**Data lines**
§

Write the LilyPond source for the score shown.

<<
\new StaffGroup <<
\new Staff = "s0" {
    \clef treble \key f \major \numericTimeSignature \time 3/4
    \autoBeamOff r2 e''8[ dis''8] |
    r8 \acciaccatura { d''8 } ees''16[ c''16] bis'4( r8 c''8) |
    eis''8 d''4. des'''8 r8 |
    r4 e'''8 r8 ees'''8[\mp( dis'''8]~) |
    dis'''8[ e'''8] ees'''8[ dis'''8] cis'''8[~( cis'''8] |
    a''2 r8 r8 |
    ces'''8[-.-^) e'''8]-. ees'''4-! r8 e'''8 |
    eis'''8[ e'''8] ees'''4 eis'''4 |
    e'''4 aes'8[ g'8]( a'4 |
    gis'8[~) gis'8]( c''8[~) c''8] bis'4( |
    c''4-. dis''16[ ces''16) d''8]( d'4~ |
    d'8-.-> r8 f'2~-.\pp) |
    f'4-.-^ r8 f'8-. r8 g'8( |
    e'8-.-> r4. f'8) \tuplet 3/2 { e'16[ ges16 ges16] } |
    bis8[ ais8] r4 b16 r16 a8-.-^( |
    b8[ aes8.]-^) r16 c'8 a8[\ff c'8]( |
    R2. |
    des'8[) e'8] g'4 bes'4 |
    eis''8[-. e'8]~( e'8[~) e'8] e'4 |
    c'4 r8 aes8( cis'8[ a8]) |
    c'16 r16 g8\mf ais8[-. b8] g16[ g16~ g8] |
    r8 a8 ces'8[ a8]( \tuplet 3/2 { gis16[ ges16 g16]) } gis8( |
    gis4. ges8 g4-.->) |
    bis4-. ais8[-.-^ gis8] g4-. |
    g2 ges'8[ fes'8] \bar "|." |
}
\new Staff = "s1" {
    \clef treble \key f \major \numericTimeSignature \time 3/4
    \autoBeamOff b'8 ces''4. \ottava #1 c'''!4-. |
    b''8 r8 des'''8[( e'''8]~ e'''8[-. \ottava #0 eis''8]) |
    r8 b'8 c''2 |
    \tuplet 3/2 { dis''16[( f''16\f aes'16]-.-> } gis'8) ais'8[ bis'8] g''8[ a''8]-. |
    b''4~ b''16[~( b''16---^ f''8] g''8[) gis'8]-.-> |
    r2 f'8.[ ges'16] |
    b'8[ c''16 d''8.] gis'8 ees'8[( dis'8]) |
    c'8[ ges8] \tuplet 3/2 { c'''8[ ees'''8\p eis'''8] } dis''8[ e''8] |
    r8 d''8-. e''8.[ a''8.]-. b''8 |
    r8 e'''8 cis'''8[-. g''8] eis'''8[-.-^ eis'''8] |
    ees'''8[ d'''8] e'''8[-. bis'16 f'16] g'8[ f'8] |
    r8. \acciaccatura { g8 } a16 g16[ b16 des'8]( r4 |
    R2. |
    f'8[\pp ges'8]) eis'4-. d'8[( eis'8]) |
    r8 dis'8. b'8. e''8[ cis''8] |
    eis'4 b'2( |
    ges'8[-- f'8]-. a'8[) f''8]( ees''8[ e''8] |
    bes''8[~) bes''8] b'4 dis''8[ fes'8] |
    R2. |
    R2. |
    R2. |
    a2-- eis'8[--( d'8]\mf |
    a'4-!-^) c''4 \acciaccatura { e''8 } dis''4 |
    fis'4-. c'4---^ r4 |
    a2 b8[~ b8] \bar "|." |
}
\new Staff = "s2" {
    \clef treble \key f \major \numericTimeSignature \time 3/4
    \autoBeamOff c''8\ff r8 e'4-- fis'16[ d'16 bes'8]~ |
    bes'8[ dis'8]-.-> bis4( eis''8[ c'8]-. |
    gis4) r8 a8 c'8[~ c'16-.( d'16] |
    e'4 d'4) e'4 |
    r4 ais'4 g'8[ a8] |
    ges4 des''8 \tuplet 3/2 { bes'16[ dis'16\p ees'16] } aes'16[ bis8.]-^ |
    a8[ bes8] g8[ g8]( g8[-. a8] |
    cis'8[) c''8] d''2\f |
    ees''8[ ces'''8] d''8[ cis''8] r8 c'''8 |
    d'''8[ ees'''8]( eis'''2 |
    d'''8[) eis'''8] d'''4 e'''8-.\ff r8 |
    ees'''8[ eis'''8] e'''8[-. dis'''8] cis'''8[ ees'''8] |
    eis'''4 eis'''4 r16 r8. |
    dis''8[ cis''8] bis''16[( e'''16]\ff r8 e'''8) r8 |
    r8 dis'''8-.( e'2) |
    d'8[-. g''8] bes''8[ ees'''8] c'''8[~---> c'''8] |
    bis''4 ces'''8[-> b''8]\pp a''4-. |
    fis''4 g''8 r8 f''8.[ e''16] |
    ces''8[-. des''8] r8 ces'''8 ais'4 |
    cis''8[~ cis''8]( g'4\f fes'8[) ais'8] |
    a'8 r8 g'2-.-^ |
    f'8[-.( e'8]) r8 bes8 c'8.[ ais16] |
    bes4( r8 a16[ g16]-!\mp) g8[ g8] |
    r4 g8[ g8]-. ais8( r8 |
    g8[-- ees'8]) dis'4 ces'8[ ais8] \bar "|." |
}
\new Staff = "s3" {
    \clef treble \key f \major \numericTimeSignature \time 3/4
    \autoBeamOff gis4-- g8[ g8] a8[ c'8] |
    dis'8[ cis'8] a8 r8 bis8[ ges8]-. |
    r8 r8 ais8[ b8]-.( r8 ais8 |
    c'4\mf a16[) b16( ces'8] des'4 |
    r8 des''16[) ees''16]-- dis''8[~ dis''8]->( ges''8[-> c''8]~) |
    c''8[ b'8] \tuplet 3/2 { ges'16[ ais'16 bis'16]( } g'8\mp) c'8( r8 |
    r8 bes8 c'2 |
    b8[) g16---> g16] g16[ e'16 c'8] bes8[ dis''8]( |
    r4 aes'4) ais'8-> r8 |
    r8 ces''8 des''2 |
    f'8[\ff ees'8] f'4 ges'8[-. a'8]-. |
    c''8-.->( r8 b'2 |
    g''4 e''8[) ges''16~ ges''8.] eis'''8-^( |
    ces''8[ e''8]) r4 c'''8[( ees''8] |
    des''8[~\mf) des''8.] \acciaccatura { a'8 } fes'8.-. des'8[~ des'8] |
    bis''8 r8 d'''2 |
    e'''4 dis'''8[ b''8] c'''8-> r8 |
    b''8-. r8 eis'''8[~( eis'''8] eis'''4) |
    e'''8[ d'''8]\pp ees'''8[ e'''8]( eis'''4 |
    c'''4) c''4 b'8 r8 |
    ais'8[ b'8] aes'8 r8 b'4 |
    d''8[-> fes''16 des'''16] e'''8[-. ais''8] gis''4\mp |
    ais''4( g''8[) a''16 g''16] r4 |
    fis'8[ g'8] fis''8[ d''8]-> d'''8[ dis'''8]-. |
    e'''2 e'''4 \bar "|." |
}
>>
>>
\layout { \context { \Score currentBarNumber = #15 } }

§

**Directions**
Pick out each line of the records above that contains the string "ottava", and copy those lines unchanged.

**Completed task**
    \autoBeamOff b'8 ces''4. \ottava #1 c'''!4-. |
    b''8 r8 des'''8[( e'''8]~ e'''8[-. \ottava #0 eis''8]) |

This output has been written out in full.